**** Records to use
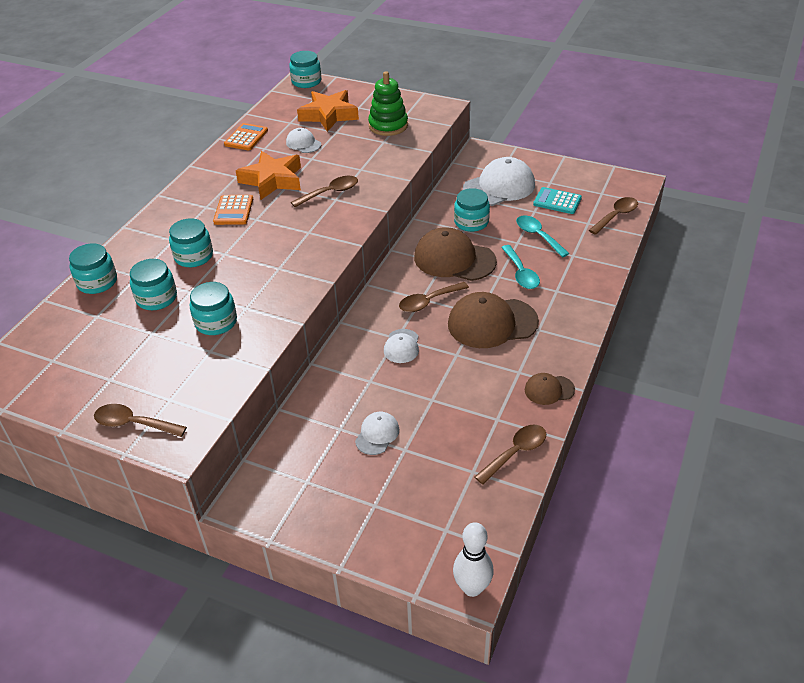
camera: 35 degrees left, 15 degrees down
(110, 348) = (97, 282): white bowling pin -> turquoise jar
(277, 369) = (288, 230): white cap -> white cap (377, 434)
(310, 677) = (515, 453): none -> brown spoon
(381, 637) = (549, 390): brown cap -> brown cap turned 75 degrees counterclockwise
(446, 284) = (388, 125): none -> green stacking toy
********
Problem statement ▸
Leave out the pictures, and give all the records again exactly.

Problem solution ▸
camera: 35 degrees left, 15 degrees down
(110, 348) = (97, 282): white bowling pin -> turquoise jar
(277, 369) = (288, 230): white cap -> white cap (377, 434)
(310, 677) = (515, 453): none -> brown spoon
(381, 637) = (549, 390): brown cap -> brown cap turned 75 degrees counterclockwise
(446, 284) = (388, 125): none -> green stacking toy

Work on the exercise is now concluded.